> **INSTRUCTIONS TO FOLLOW**
Copy every line from the data below in which the string "down" can be found.

> **DATA FOR THIS EXERCISE**
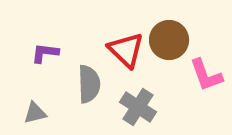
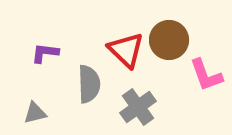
gray cross: rotated 21 degrees clockwise
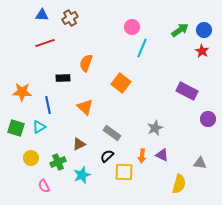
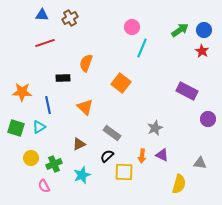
green cross: moved 4 px left, 2 px down
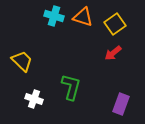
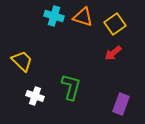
white cross: moved 1 px right, 3 px up
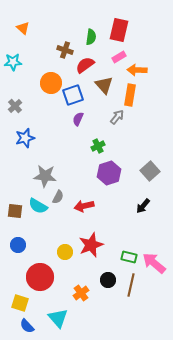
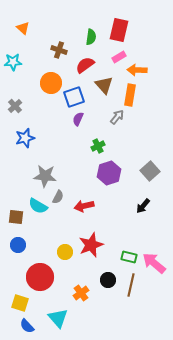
brown cross: moved 6 px left
blue square: moved 1 px right, 2 px down
brown square: moved 1 px right, 6 px down
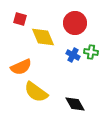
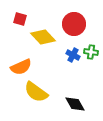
red circle: moved 1 px left, 1 px down
yellow diamond: rotated 20 degrees counterclockwise
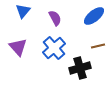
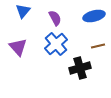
blue ellipse: rotated 25 degrees clockwise
blue cross: moved 2 px right, 4 px up
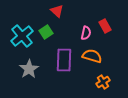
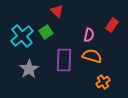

> **ANSWER SPACE**
green cross: moved 4 px left, 2 px down
blue square: moved 1 px right, 2 px down
brown square: moved 1 px right, 6 px down
red circle: moved 1 px left, 1 px down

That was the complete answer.